**Aim of the task:**
Repeat each record exactly, skipping the pictures.

**Data supplied:**
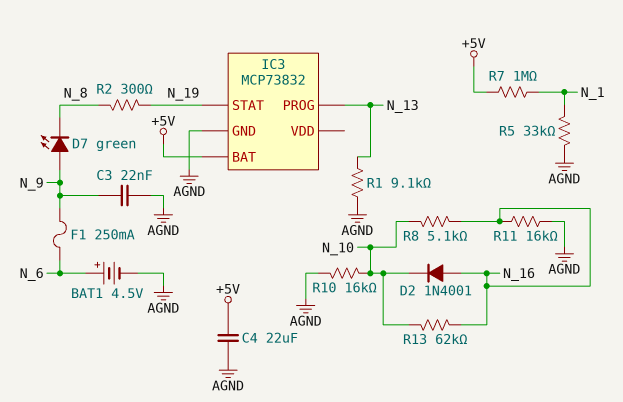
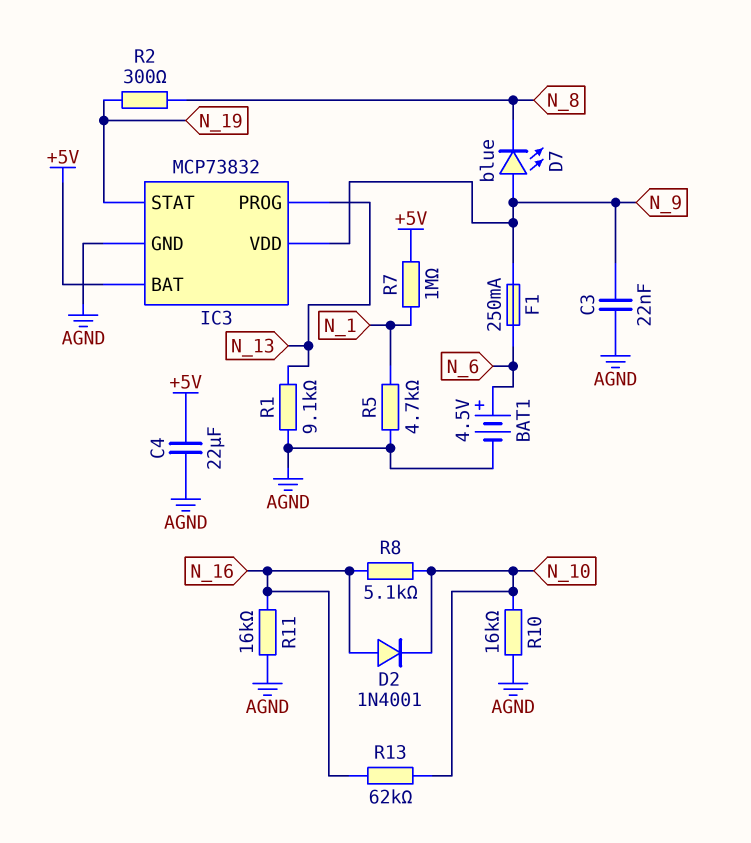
D7: LED green (A N_9, K N_8) -> LED blue (A N_9, K N_8)
IC3 pin VDD: none -> N_9
R5: 33k (AGND, N_1) -> 4.7k (AGND, N_1)

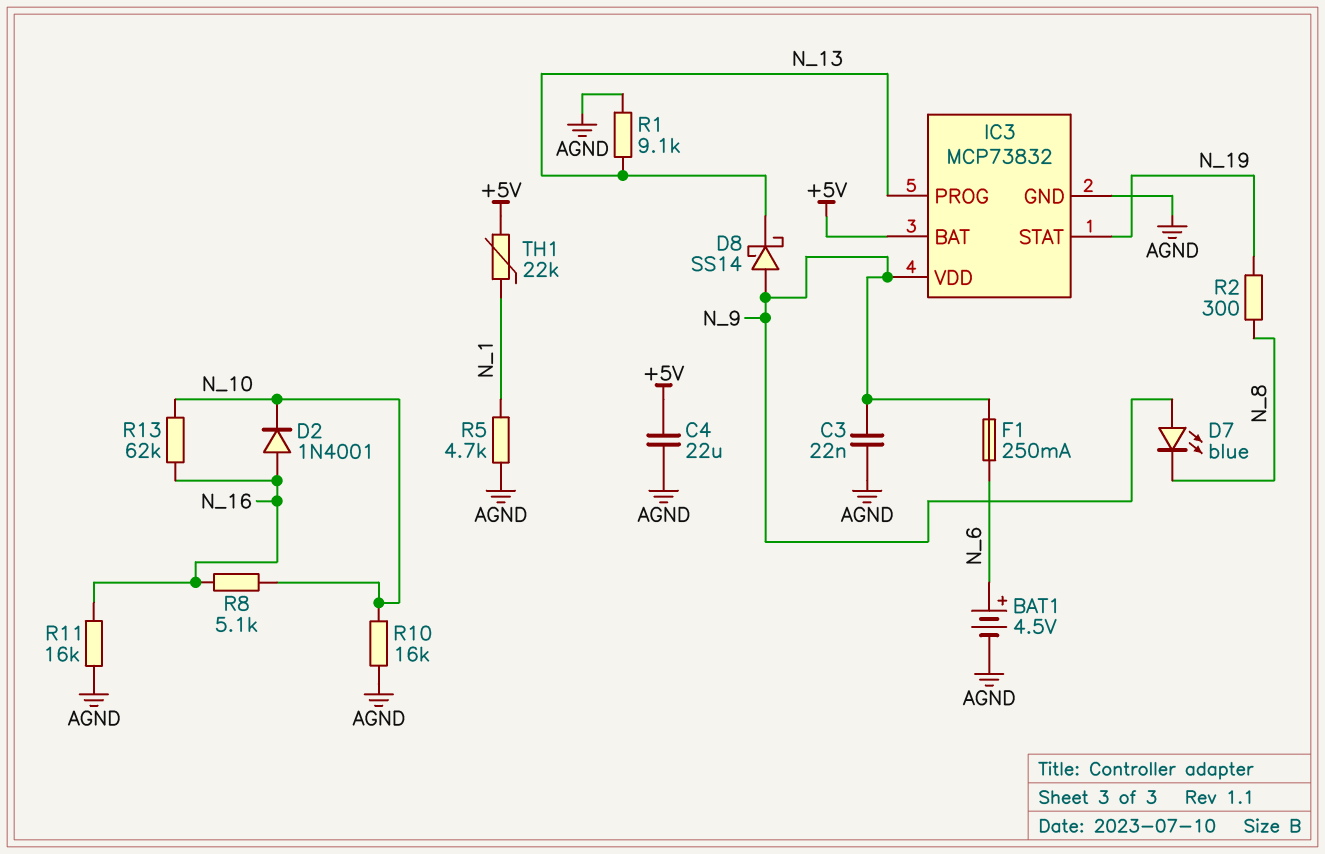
D8: none -> schottky SS14 (A N_9, K N_13)
R7: 1M (+5V, N_1) -> none
TH1: none -> 22k (+5V, N_1)

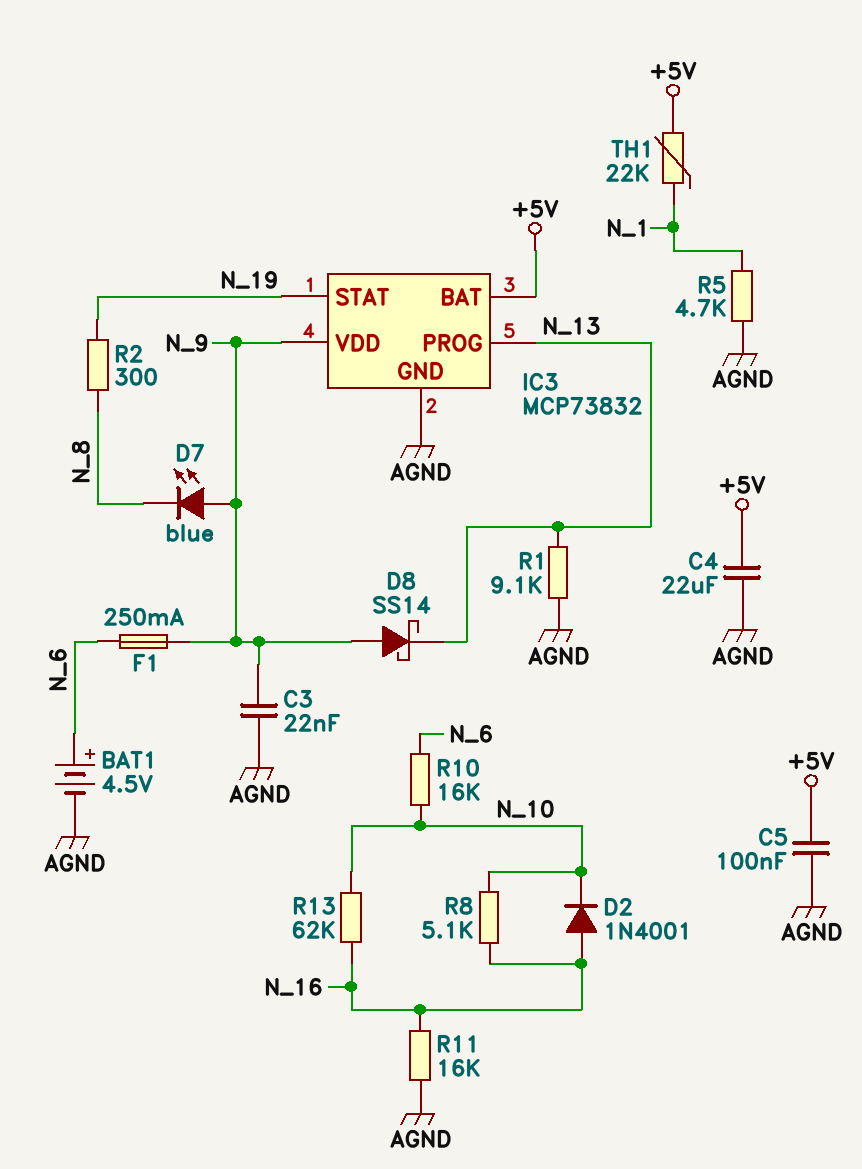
C5: none -> 100nF (+5V, AGND)
R10: 16k (AGND, N_10) -> 16k (N_6, N_10)

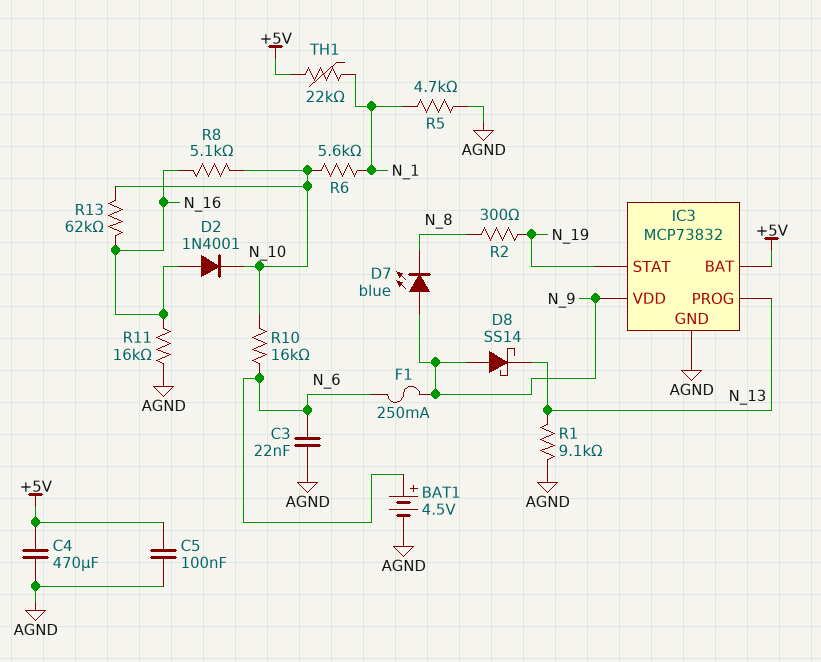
C3: 22nF (AGND, N_9) -> 22nF (AGND, N_6)
C4: 22uF (+5V, AGND) -> 470uF (+5V, AGND)
R6: none -> 5.6k (N_1, N_10)

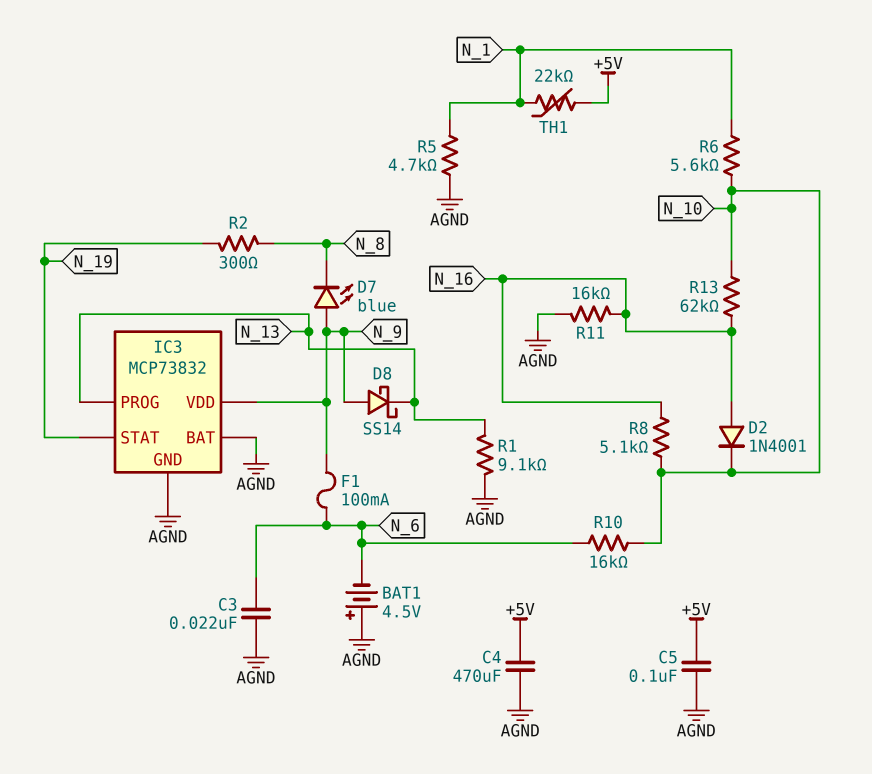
BAT1: 4.5V (plus N_6, minus AGND) -> 4.5V (plus AGND, minus N_6)
F1: 250mA (N_6, N_9) -> 100mA (N_6, N_9)
IC3 pin BAT: +5V -> AGND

**Response below:**
D7: LED green (A N_9, K N_8) -> LED blue (A N_9, K N_8)
IC3 pin VDD: none -> N_9
R5: 33k (AGND, N_1) -> 4.7k (AGND, N_1)

D8: none -> schottky SS14 (A N_9, K N_13)
R7: 1M (+5V, N_1) -> none
TH1: none -> 22k (+5V, N_1)

C5: none -> 100nF (+5V, AGND)
R10: 16k (AGND, N_10) -> 16k (N_6, N_10)

C3: 22nF (AGND, N_9) -> 22nF (AGND, N_6)
C4: 22uF (+5V, AGND) -> 470uF (+5V, AGND)
R6: none -> 5.6k (N_1, N_10)

BAT1: 4.5V (plus N_6, minus AGND) -> 4.5V (plus AGND, minus N_6)
F1: 250mA (N_6, N_9) -> 100mA (N_6, N_9)
IC3 pin BAT: +5V -> AGND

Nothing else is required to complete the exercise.